Segment Start: Data extracts
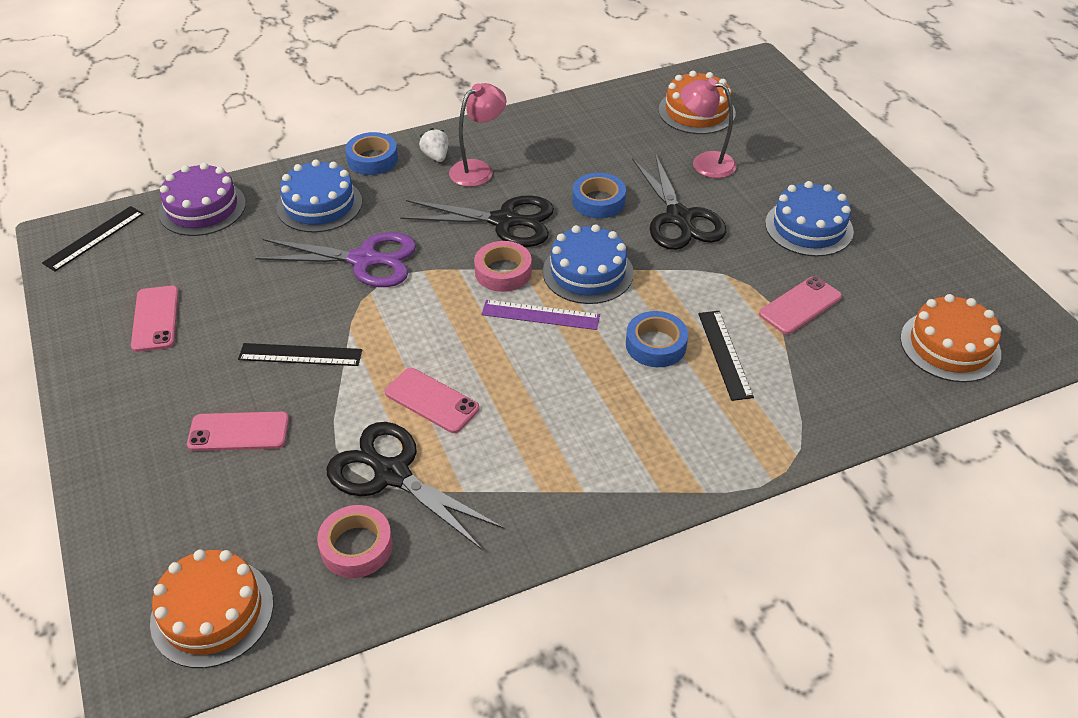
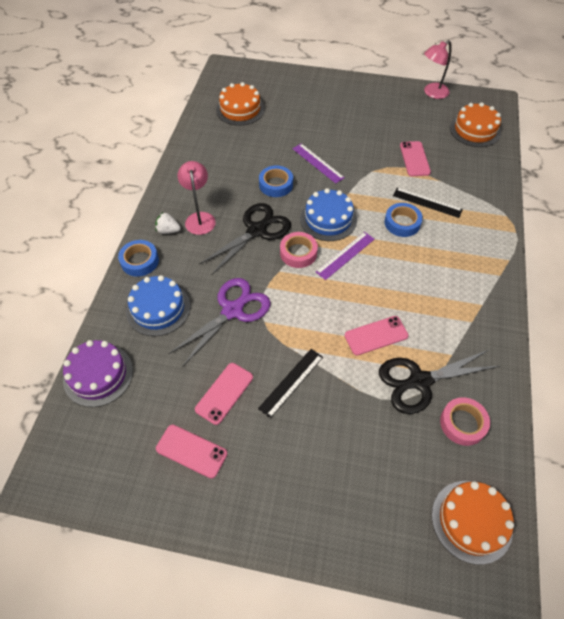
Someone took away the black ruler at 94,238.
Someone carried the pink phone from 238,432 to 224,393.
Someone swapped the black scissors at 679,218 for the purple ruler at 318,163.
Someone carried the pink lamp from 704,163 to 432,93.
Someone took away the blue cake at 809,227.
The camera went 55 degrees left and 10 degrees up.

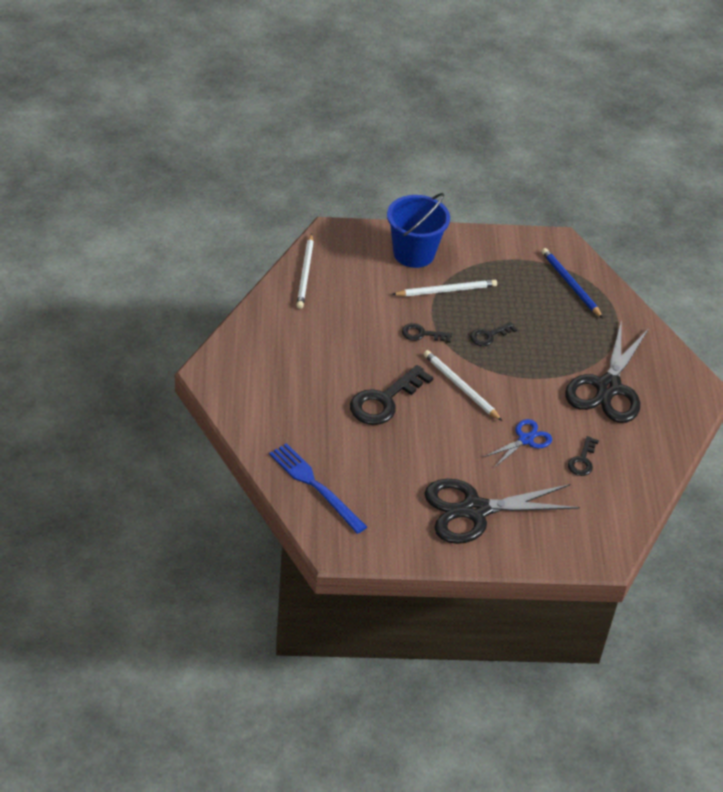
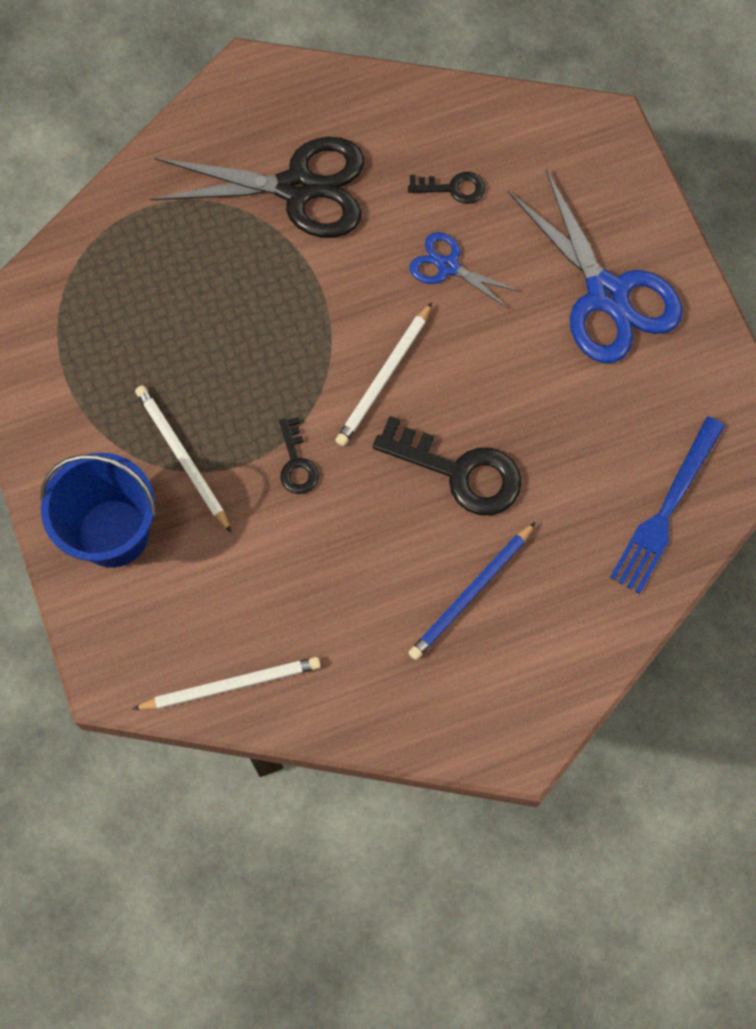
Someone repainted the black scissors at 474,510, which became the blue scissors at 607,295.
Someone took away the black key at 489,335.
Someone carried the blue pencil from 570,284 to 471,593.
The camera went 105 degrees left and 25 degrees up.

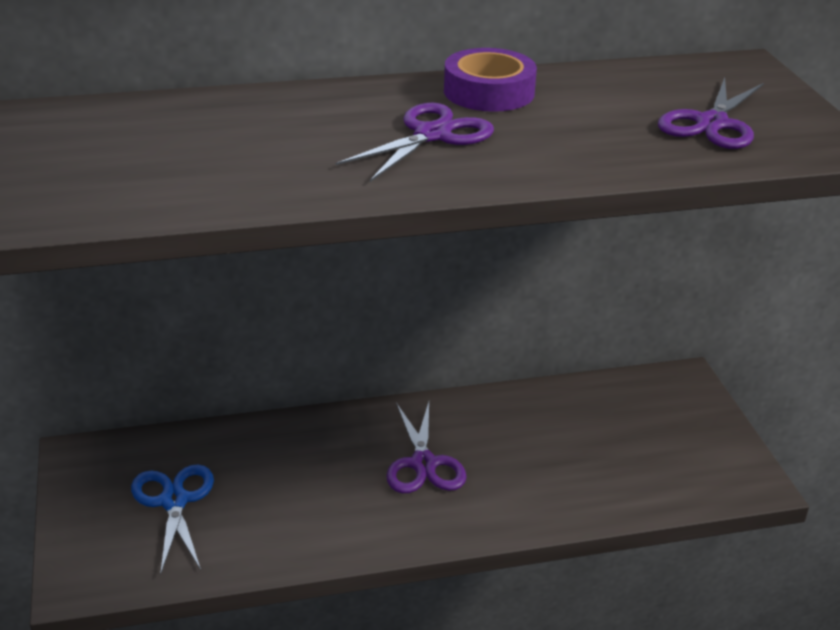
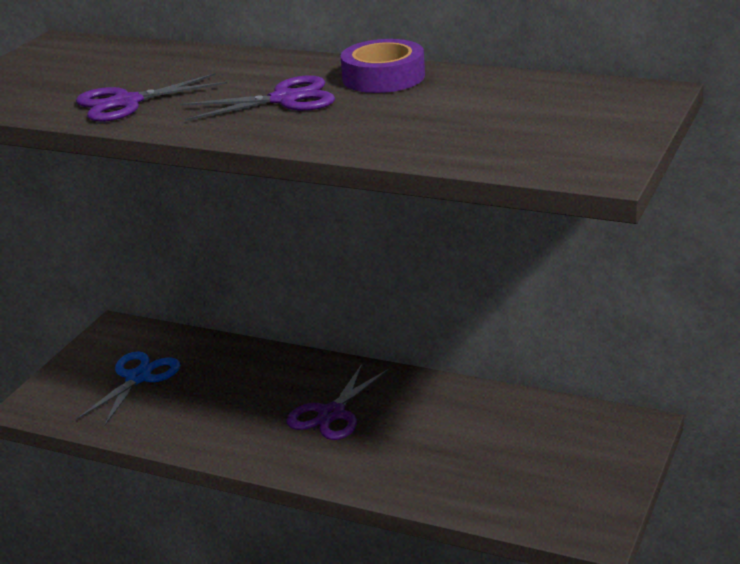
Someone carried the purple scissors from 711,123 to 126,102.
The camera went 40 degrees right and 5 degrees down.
Segment End: Data extracts
Segment Start: Data extracts
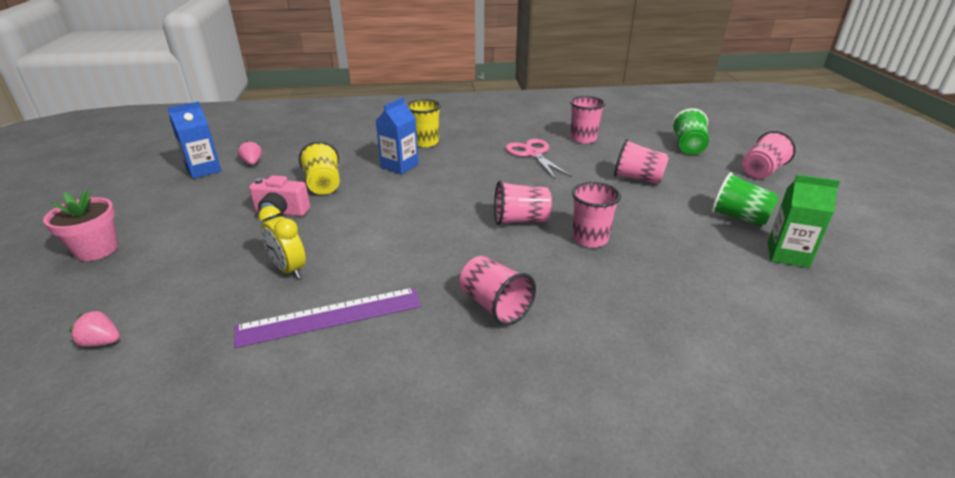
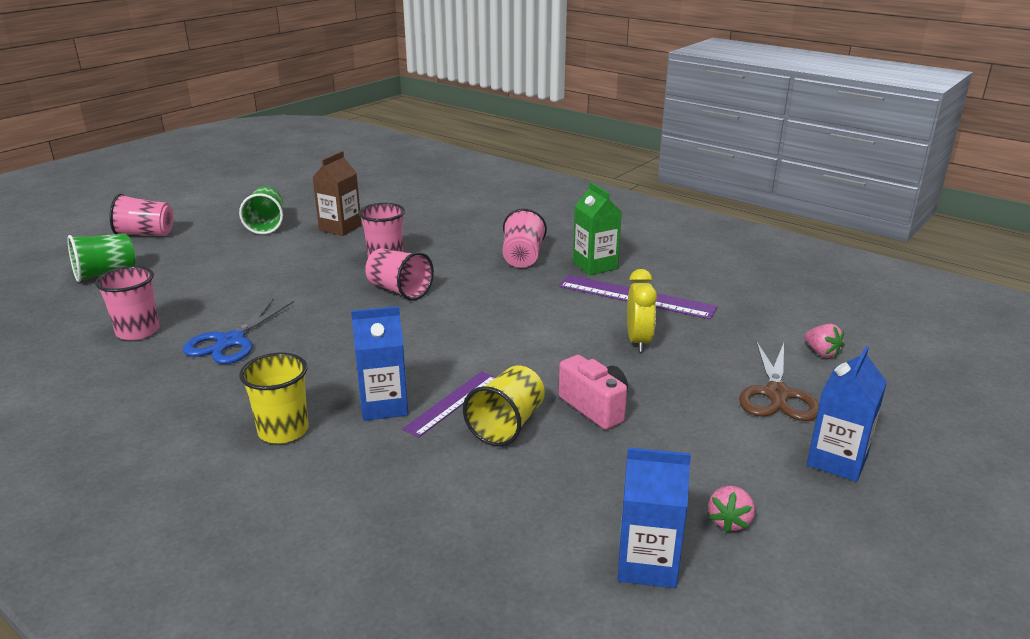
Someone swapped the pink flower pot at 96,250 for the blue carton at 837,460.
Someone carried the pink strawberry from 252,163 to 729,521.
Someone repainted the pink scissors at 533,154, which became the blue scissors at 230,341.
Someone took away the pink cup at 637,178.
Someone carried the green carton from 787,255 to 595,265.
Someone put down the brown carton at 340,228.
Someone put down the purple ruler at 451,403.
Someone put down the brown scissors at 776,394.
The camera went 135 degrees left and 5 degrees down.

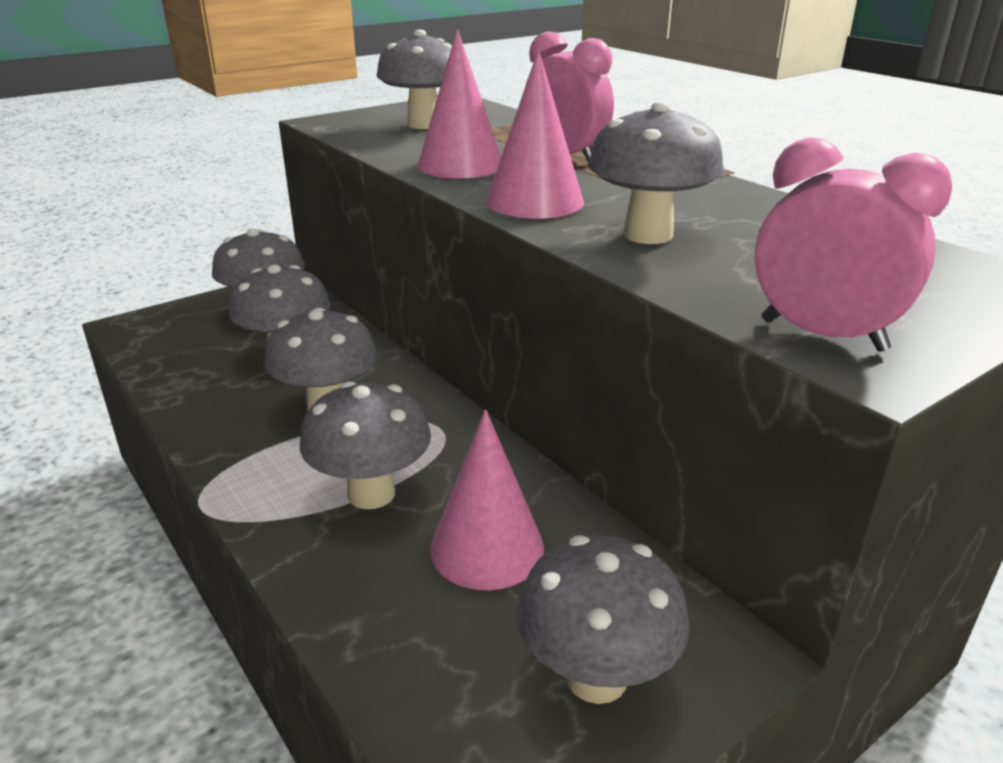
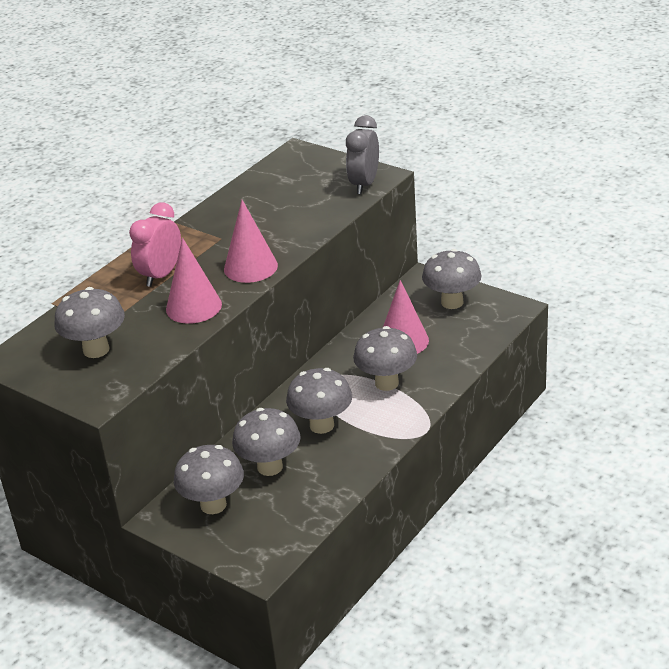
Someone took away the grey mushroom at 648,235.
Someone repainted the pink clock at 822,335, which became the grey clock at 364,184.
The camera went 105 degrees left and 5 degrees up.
Segment End: Data extracts
(How to complete this task): Return, with no change at all, every line in the entries above from the line containing "Someone swapped the black" through the line containing "Someone took away the blue cake at 809,227.".

(Response):
Someone swapped the black scissors at 679,218 for the purple ruler at 318,163.
Someone carried the pink lamp from 704,163 to 432,93.
Someone took away the blue cake at 809,227.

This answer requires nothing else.